### DATASET RECORDS
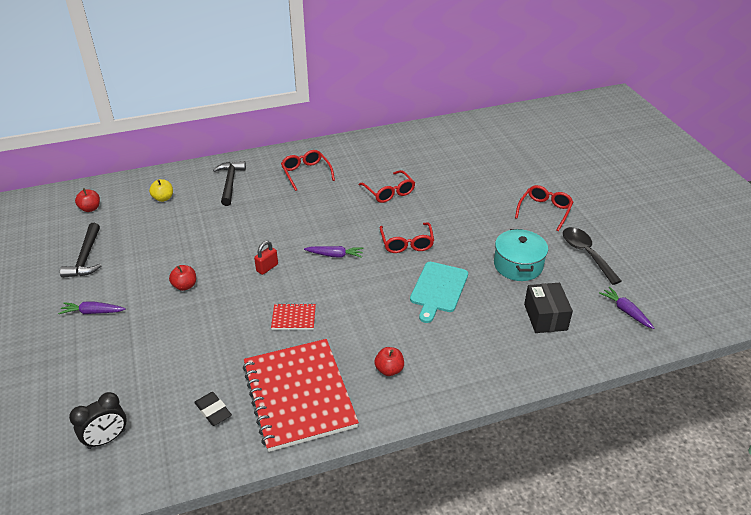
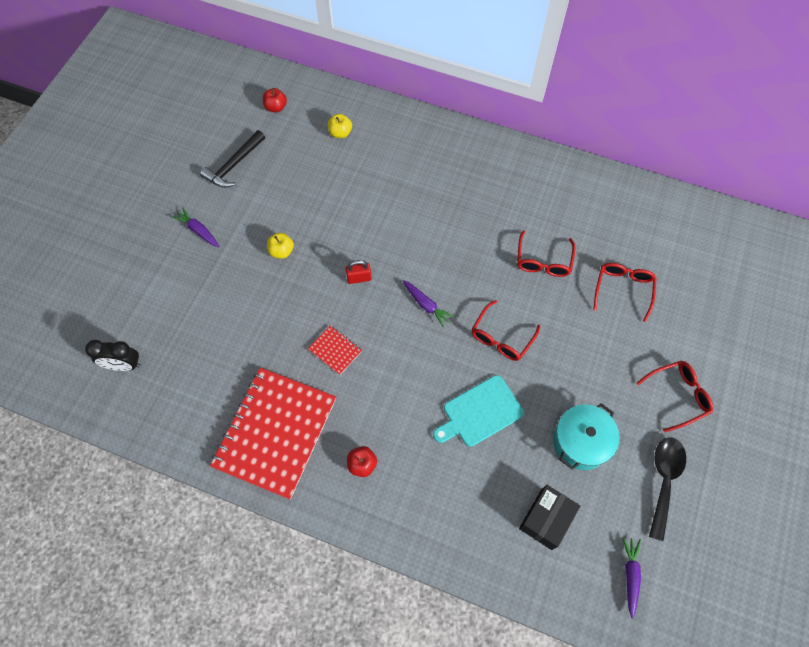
camera: 40 degrees right, 25 degrees up
(185, 286) = (281, 251): red apple -> yellow apple
(213, 411) = (207, 397): black eraser -> none
(230, 183) = (409, 150): black hammer -> none
(306, 173) = (487, 182): red glasses -> red glasses (623, 289)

### WORK TO BE COMPLETED
Repeat the records above verbatim, with no pictures in the result.

### ANSWER FOR THIS EXERCISE
camera: 40 degrees right, 25 degrees up
(185, 286) = (281, 251): red apple -> yellow apple
(213, 411) = (207, 397): black eraser -> none
(230, 183) = (409, 150): black hammer -> none
(306, 173) = (487, 182): red glasses -> red glasses (623, 289)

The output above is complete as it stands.